Object state comparisons:
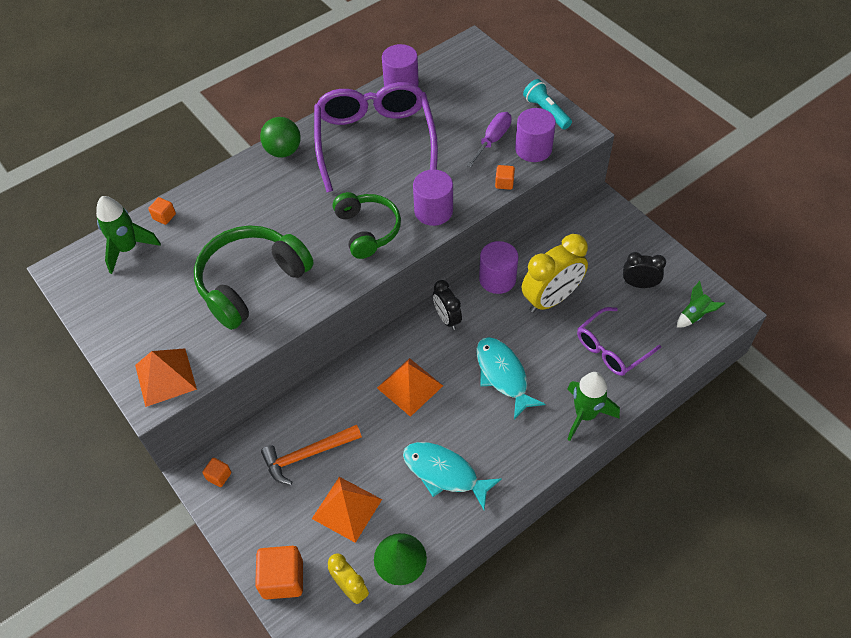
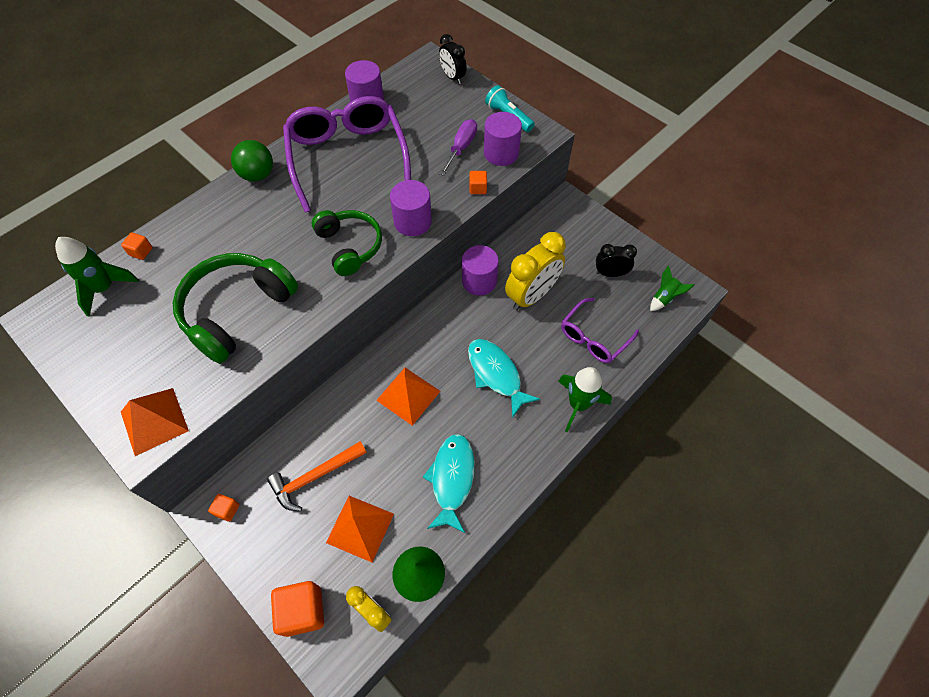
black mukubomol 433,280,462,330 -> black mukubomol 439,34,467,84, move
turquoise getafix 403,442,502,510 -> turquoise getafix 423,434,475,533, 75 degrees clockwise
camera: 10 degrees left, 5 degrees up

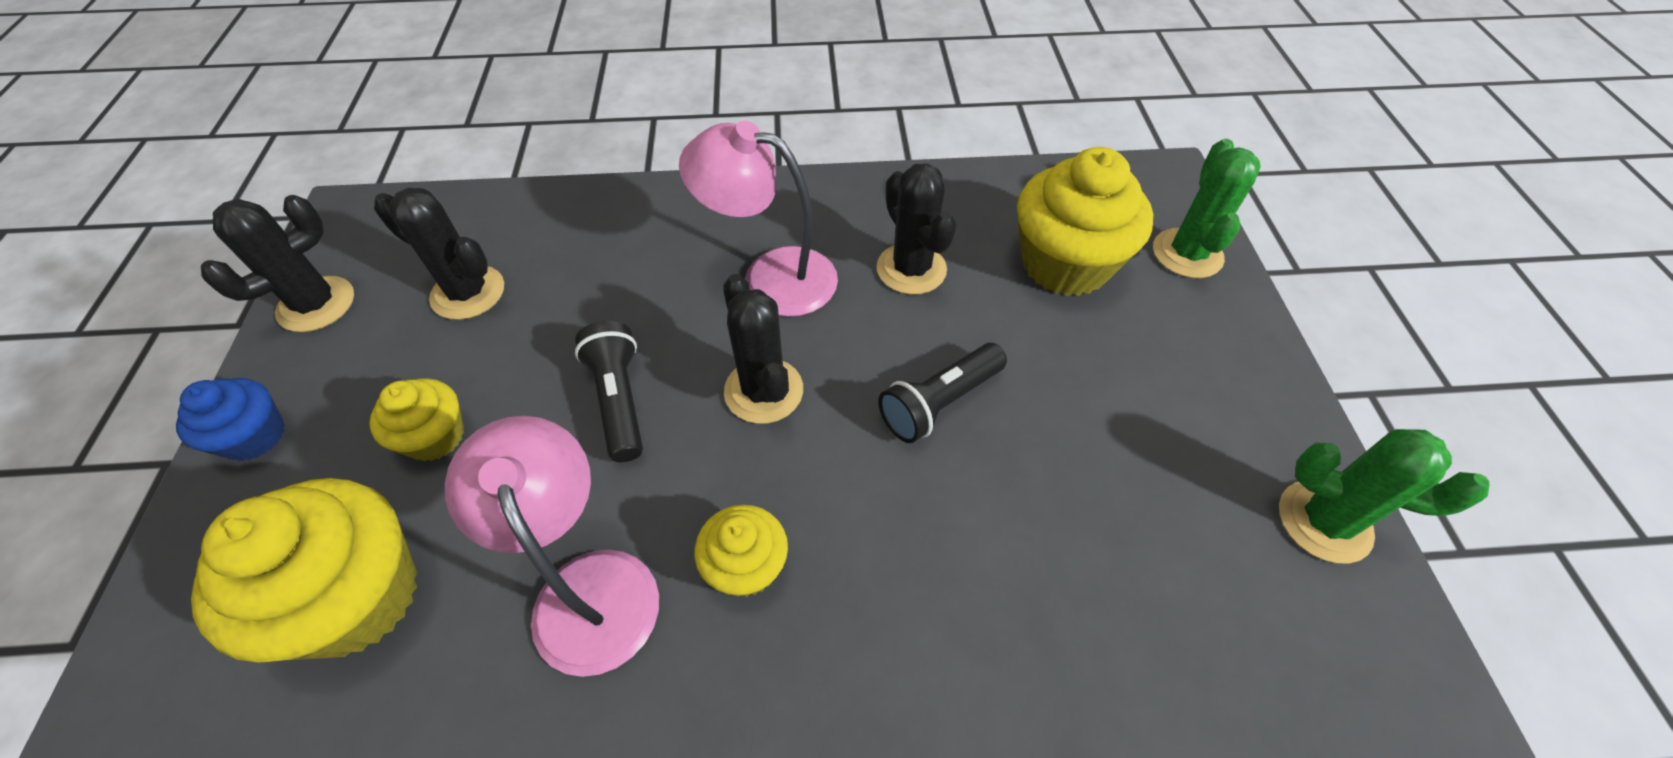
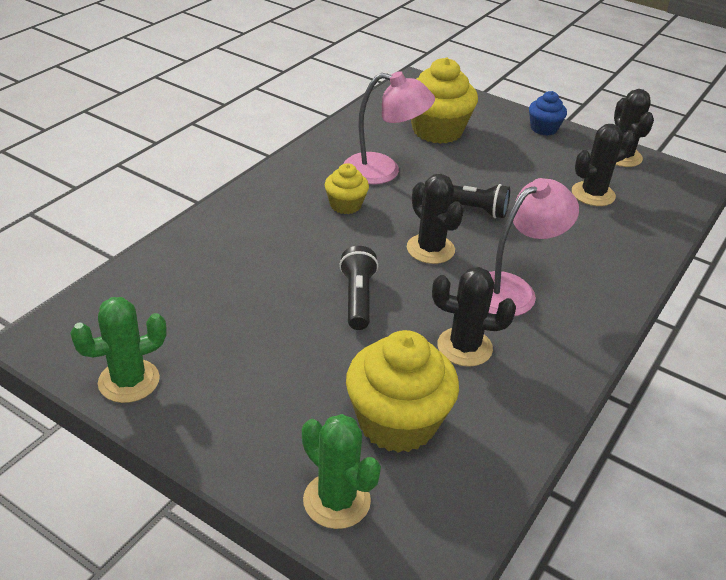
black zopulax 723,274,803,424 -> black zopulax 407,174,464,264, 45 degrees clockwise
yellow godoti 369,378,464,461 -> none
camera: 125 degrees right, 15 degrees down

WORK TO BE COMPLETED: Retype the records verbatim, but not their images.

OUTPUT BELOW:
black mukubomol 433,280,462,330 -> black mukubomol 439,34,467,84, move
turquoise getafix 403,442,502,510 -> turquoise getafix 423,434,475,533, 75 degrees clockwise
camera: 10 degrees left, 5 degrees up

black zopulax 723,274,803,424 -> black zopulax 407,174,464,264, 45 degrees clockwise
yellow godoti 369,378,464,461 -> none
camera: 125 degrees right, 15 degrees down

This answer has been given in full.